Repeat the data that follows verbatim. Images are not part of the copy.

-- Data to use follows --

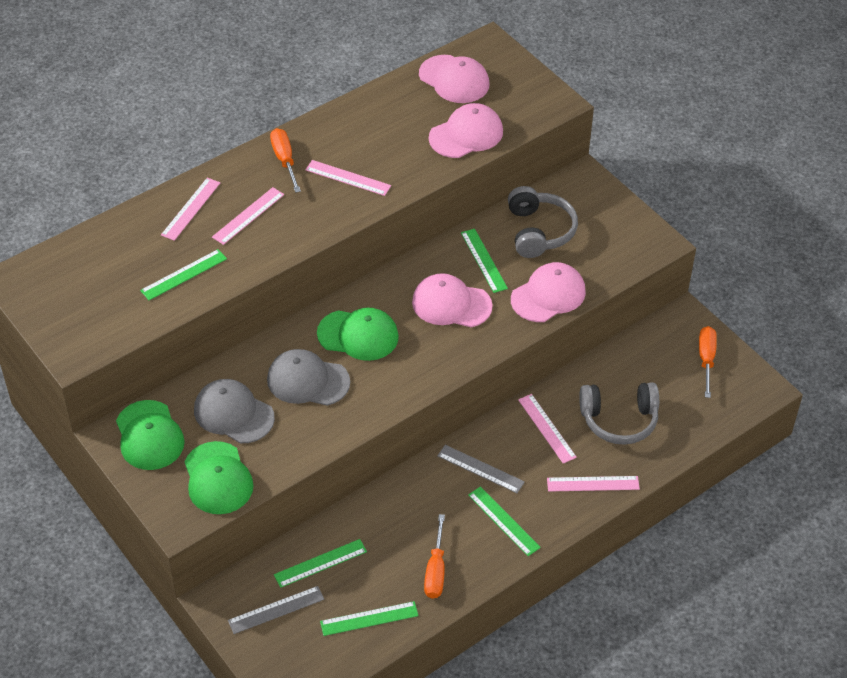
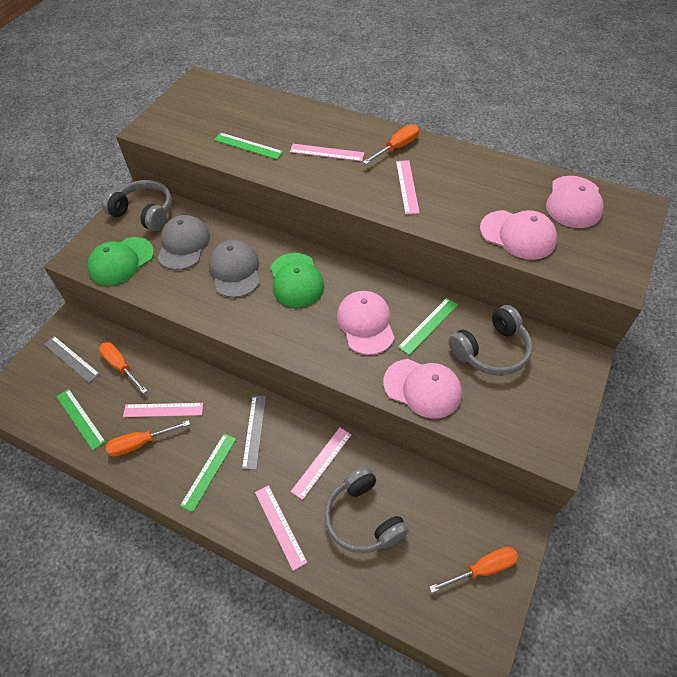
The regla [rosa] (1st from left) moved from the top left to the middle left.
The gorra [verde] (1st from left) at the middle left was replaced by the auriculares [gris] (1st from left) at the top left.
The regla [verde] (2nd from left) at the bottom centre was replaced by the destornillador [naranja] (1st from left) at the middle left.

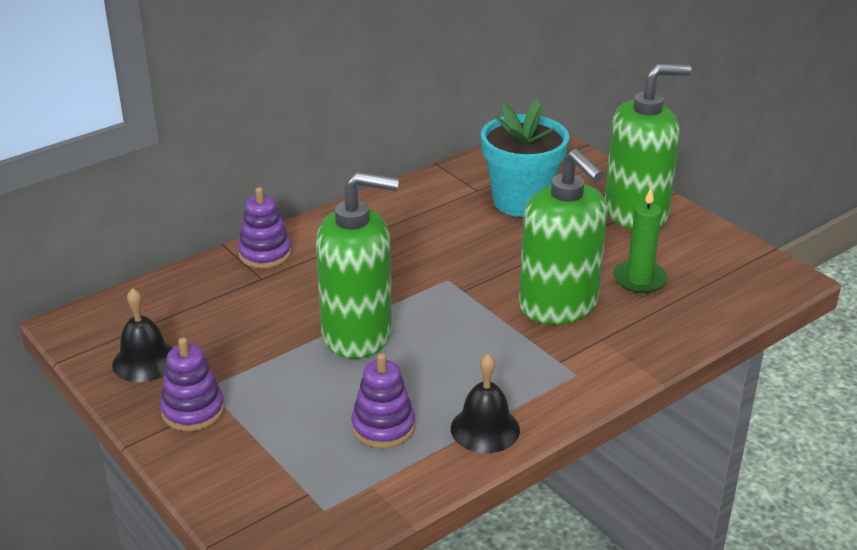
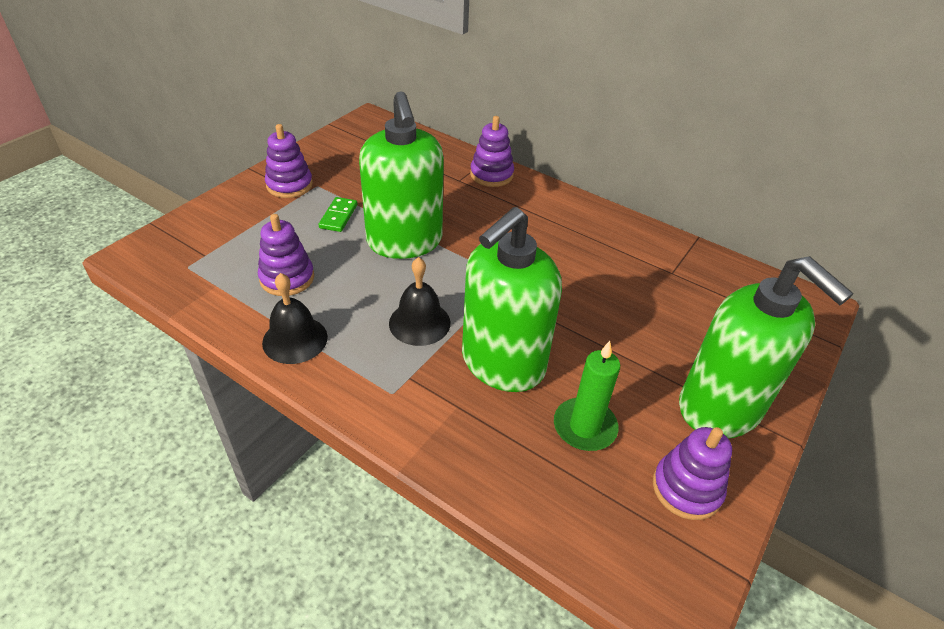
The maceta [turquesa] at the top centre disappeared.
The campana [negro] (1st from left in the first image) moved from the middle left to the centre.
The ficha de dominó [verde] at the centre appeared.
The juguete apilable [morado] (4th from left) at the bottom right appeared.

-- Data to use concluded --

Reply to the exercise:
The regla [rosa] (1st from left) moved from the top left to the middle left.
The gorra [verde] (1st from left) at the middle left was replaced by the auriculares [gris] (1st from left) at the top left.
The regla [verde] (2nd from left) at the bottom centre was replaced by the destornillador [naranja] (1st from left) at the middle left.

The maceta [turquesa] at the top centre disappeared.
The campana [negro] (1st from left in the first image) moved from the middle left to the centre.
The ficha de dominó [verde] at the centre appeared.
The juguete apilable [morado] (4th from left) at the bottom right appeared.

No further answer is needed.